Dataset excerpt:

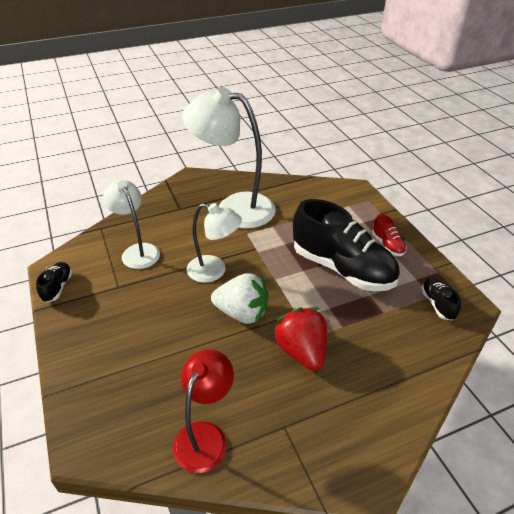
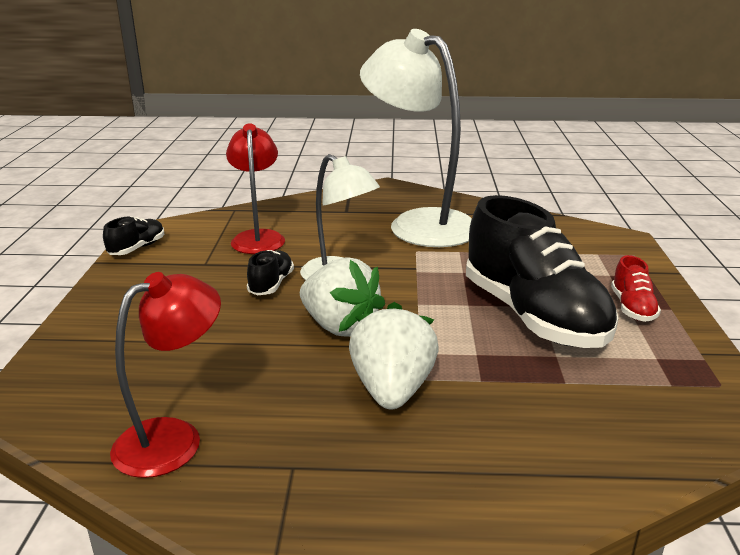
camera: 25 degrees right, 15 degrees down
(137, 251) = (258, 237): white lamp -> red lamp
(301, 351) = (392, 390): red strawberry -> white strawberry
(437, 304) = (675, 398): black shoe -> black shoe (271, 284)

What you should do: Where a line in the data contains the string "white", add it to your count, and give only the final number.

Answer to this problem: 2